#### Your objective:
Repeat the lines below exactly as written, please, from the line with "- moved: YellowPyramid" to the line with "- resized: BlueVase", both lines included, and no others.

#### Recorded information:
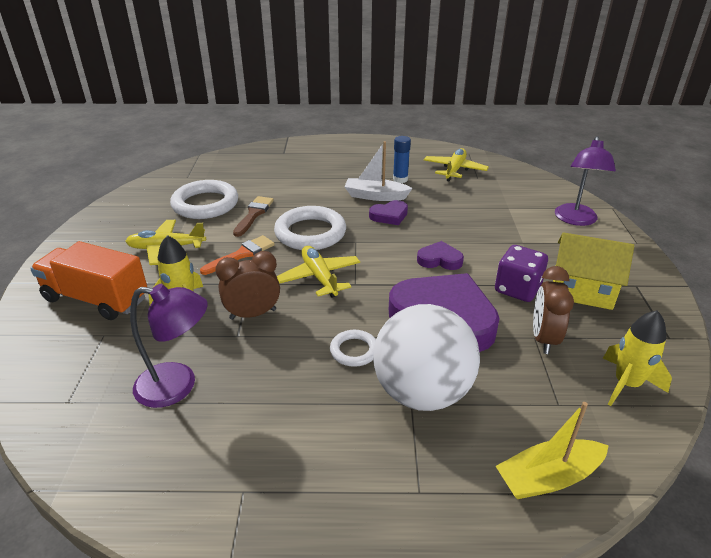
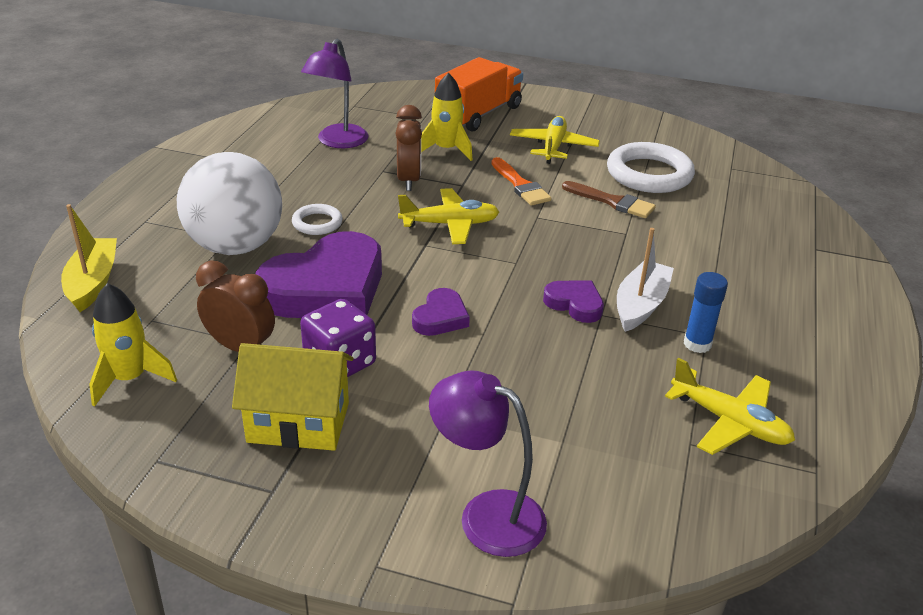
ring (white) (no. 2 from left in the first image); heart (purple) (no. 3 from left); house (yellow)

* * *

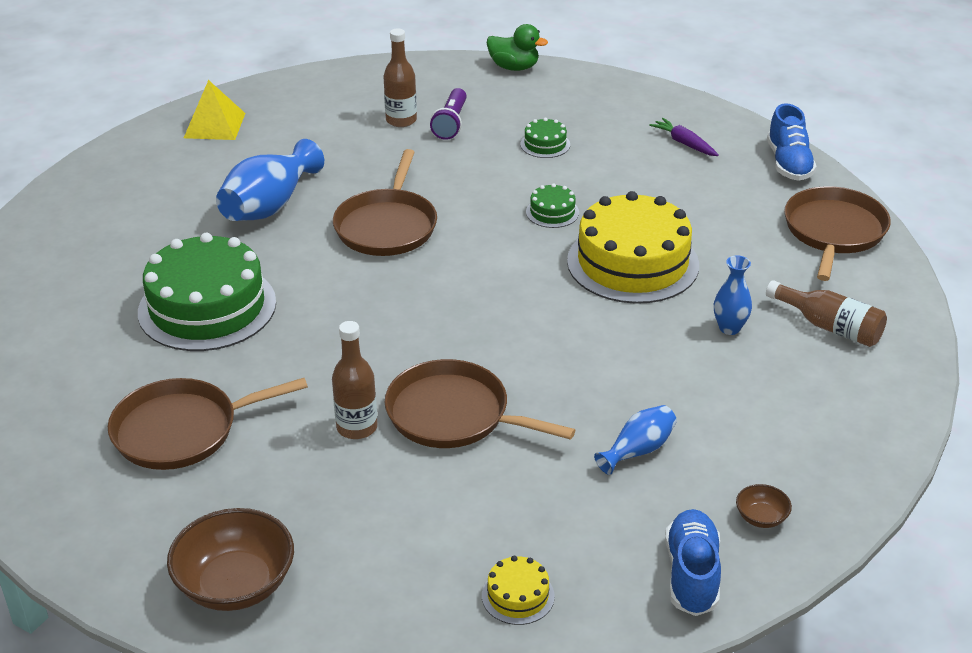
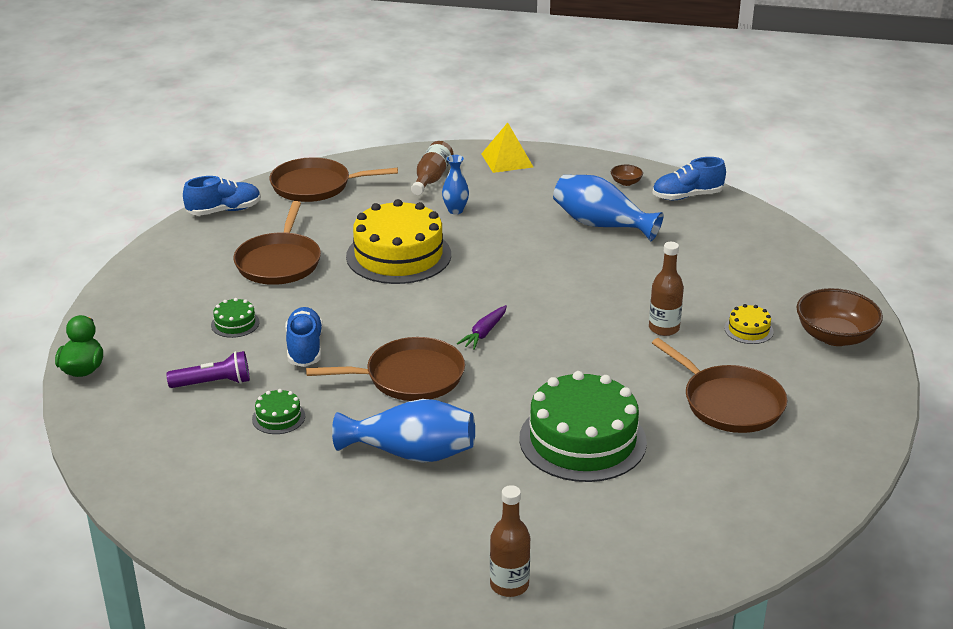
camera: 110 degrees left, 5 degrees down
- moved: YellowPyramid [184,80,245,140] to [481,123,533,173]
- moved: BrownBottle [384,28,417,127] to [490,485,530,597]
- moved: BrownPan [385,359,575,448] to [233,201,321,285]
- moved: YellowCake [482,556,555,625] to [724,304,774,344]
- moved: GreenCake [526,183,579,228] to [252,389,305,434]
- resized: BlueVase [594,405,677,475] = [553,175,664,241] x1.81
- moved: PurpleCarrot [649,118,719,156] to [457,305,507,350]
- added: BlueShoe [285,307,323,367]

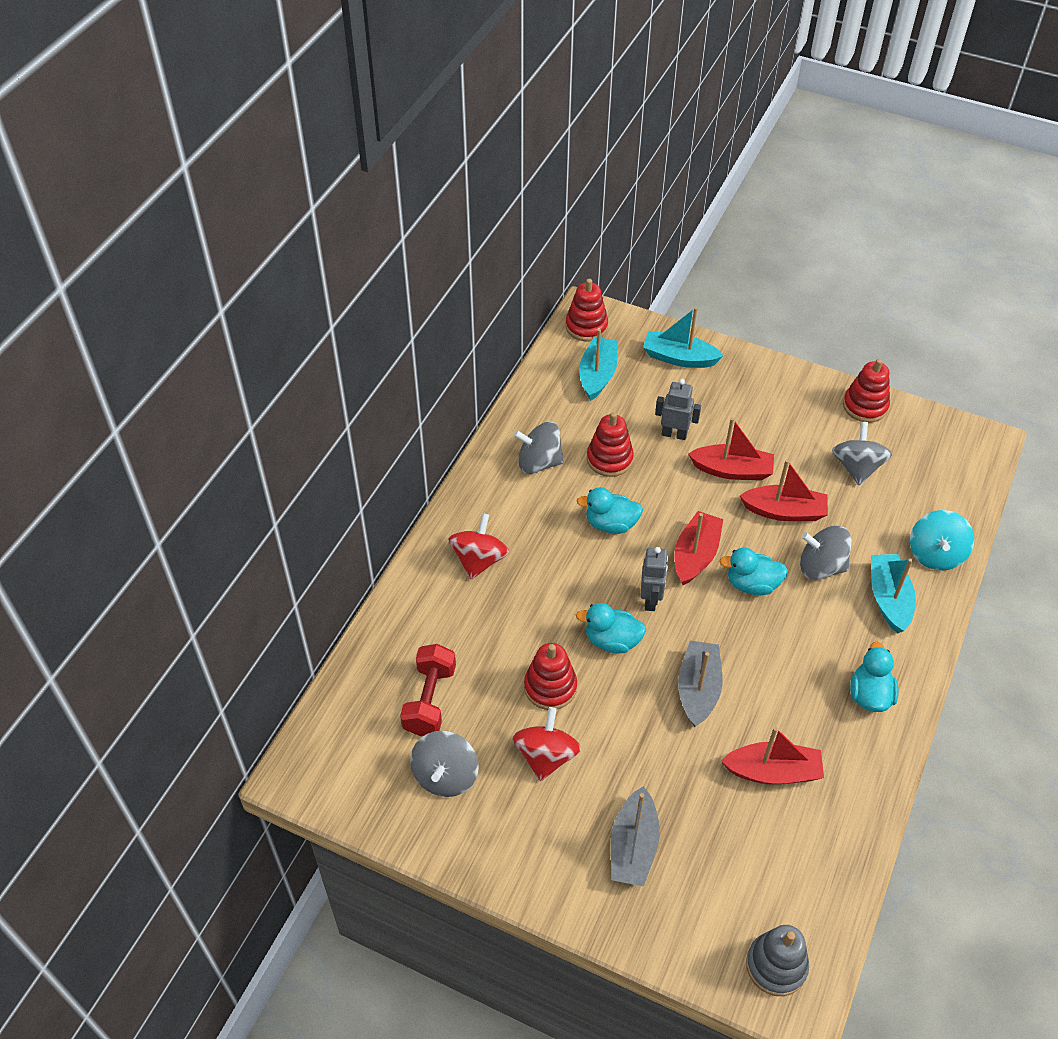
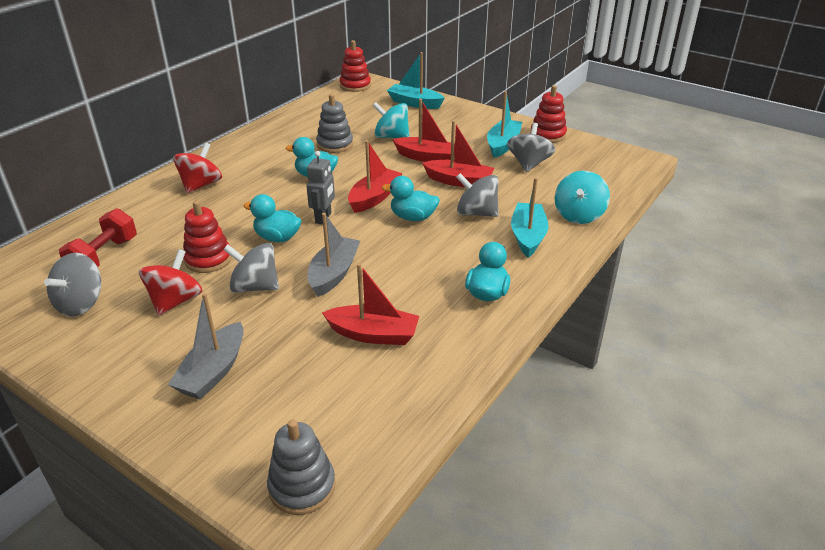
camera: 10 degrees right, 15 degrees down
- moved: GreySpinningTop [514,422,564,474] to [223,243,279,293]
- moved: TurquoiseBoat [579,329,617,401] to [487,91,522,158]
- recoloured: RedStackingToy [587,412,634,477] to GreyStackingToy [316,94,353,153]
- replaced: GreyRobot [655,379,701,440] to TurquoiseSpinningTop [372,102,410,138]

---

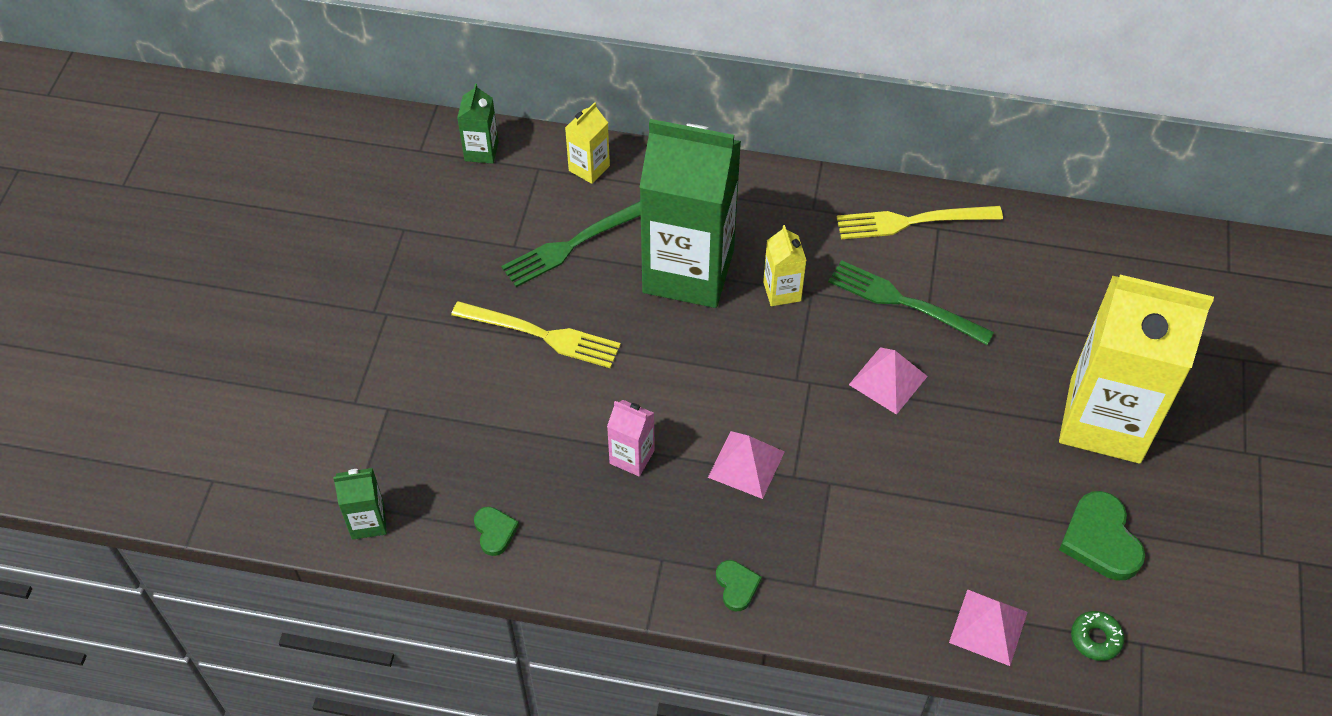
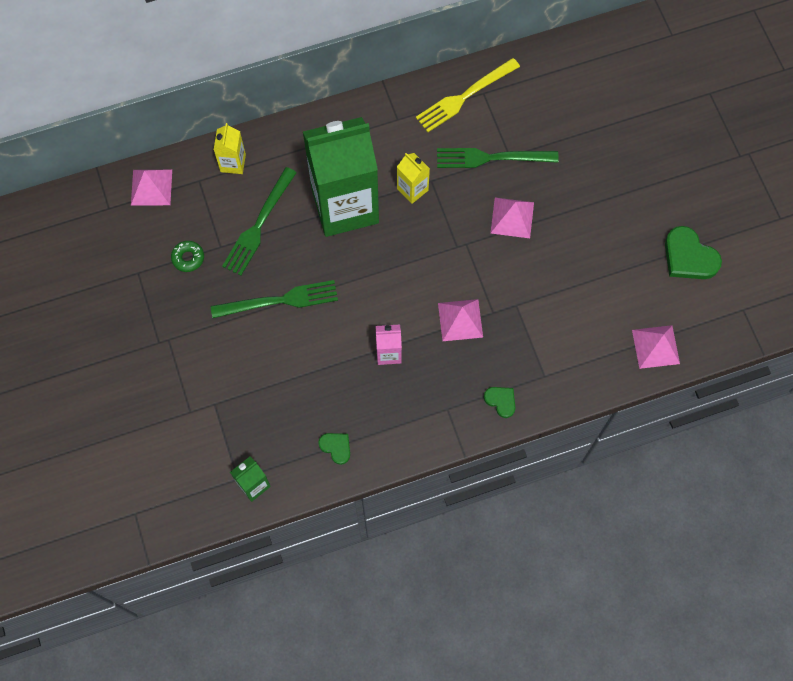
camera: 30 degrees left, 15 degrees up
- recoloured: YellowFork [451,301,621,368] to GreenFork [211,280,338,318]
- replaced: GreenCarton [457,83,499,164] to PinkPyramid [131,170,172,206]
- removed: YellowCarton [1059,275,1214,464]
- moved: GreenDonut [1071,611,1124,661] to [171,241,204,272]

#### Solution for this task:
- moved: YellowPyramid [184,80,245,140] to [481,123,533,173]
- moved: BrownBottle [384,28,417,127] to [490,485,530,597]
- moved: BrownPan [385,359,575,448] to [233,201,321,285]
- moved: YellowCake [482,556,555,625] to [724,304,774,344]
- moved: GreenCake [526,183,579,228] to [252,389,305,434]
- resized: BlueVase [594,405,677,475] = [553,175,664,241] x1.81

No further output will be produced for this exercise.